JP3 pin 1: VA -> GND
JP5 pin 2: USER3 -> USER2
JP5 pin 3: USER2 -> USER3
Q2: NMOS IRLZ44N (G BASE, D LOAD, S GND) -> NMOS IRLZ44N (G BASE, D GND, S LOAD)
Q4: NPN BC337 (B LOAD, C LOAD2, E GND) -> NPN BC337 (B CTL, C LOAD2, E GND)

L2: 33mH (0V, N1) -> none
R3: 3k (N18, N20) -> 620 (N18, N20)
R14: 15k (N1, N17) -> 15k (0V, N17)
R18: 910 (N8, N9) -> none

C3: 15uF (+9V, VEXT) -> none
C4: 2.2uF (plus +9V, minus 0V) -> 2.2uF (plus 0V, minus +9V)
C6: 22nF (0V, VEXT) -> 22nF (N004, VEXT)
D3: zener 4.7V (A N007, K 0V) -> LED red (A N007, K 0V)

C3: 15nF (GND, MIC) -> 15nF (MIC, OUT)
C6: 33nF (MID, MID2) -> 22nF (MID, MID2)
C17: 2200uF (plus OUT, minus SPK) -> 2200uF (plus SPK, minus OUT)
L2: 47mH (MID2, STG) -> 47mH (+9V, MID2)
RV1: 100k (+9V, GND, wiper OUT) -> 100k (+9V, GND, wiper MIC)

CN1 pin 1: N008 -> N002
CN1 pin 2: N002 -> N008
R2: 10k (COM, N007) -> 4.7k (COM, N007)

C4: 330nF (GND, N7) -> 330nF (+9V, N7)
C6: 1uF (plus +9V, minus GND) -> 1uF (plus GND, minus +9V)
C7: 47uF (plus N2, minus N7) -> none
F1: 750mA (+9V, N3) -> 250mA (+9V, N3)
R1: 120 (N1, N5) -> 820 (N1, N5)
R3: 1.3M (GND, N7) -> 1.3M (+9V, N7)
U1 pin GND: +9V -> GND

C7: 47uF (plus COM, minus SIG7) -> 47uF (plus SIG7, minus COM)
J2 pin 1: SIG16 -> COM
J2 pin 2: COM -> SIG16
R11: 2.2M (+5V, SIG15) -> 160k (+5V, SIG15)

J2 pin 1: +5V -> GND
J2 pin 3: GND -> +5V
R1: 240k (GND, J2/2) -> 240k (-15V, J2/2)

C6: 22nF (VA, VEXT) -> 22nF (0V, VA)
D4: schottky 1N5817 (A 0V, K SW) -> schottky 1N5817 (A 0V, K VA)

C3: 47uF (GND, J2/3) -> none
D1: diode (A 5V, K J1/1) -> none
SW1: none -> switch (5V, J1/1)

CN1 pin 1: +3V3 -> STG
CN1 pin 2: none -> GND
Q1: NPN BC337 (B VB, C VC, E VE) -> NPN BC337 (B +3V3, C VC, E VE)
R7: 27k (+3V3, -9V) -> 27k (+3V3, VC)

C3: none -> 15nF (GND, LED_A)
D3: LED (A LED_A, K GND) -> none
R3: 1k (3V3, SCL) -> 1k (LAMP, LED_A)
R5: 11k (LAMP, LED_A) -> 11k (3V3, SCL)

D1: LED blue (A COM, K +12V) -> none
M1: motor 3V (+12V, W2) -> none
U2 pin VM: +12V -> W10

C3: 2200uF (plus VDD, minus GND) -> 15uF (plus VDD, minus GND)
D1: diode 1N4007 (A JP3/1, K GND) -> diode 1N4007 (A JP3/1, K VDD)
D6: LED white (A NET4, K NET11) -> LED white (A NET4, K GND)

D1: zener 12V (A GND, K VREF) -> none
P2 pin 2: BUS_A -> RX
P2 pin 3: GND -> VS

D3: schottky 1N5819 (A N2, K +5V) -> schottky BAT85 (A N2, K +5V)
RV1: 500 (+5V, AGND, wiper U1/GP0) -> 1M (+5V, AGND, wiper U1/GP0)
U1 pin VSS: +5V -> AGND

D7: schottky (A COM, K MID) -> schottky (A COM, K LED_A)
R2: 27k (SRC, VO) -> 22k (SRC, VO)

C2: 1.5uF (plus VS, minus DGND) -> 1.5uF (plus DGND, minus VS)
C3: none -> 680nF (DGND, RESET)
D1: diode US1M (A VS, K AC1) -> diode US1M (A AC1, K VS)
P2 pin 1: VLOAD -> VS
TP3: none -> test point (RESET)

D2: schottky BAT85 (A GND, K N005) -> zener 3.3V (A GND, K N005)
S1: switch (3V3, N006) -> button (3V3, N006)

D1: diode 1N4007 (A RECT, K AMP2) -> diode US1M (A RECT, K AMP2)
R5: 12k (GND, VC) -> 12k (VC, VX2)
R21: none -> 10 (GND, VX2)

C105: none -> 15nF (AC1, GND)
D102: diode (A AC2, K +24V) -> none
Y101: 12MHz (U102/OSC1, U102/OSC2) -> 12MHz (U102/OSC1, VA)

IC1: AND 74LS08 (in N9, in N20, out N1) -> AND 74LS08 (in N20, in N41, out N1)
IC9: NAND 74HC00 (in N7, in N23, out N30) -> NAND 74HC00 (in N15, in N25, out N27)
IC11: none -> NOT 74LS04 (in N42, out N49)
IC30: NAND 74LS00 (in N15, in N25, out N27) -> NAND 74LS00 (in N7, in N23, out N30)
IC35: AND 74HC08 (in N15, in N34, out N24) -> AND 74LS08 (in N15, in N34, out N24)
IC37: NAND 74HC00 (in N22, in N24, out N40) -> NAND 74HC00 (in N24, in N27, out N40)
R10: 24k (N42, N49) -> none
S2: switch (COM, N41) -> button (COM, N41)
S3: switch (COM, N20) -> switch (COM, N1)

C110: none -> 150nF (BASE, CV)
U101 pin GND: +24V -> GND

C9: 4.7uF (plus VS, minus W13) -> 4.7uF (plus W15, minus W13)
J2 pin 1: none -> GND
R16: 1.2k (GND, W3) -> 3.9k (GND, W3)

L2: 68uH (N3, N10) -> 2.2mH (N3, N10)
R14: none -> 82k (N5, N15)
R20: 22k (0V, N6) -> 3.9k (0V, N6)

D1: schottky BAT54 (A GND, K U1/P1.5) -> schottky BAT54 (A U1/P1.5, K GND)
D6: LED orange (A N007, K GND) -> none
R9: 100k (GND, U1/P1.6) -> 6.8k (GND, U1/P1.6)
+++
- YOUR OBJECTIVE
Reproduce precisely, and with no line left out, each line from the top of the entries through the line that carries "R3: 1.3M (GND, N7) -> 1.3M (+9V, N7)".

- RESULT OF THIS EXERCISE
JP3 pin 1: VA -> GND
JP5 pin 2: USER3 -> USER2
JP5 pin 3: USER2 -> USER3
Q2: NMOS IRLZ44N (G BASE, D LOAD, S GND) -> NMOS IRLZ44N (G BASE, D GND, S LOAD)
Q4: NPN BC337 (B LOAD, C LOAD2, E GND) -> NPN BC337 (B CTL, C LOAD2, E GND)

L2: 33mH (0V, N1) -> none
R3: 3k (N18, N20) -> 620 (N18, N20)
R14: 15k (N1, N17) -> 15k (0V, N17)
R18: 910 (N8, N9) -> none

C3: 15uF (+9V, VEXT) -> none
C4: 2.2uF (plus +9V, minus 0V) -> 2.2uF (plus 0V, minus +9V)
C6: 22nF (0V, VEXT) -> 22nF (N004, VEXT)
D3: zener 4.7V (A N007, K 0V) -> LED red (A N007, K 0V)

C3: 15nF (GND, MIC) -> 15nF (MIC, OUT)
C6: 33nF (MID, MID2) -> 22nF (MID, MID2)
C17: 2200uF (plus OUT, minus SPK) -> 2200uF (plus SPK, minus OUT)
L2: 47mH (MID2, STG) -> 47mH (+9V, MID2)
RV1: 100k (+9V, GND, wiper OUT) -> 100k (+9V, GND, wiper MIC)

CN1 pin 1: N008 -> N002
CN1 pin 2: N002 -> N008
R2: 10k (COM, N007) -> 4.7k (COM, N007)

C4: 330nF (GND, N7) -> 330nF (+9V, N7)
C6: 1uF (plus +9V, minus GND) -> 1uF (plus GND, minus +9V)
C7: 47uF (plus N2, minus N7) -> none
F1: 750mA (+9V, N3) -> 250mA (+9V, N3)
R1: 120 (N1, N5) -> 820 (N1, N5)
R3: 1.3M (GND, N7) -> 1.3M (+9V, N7)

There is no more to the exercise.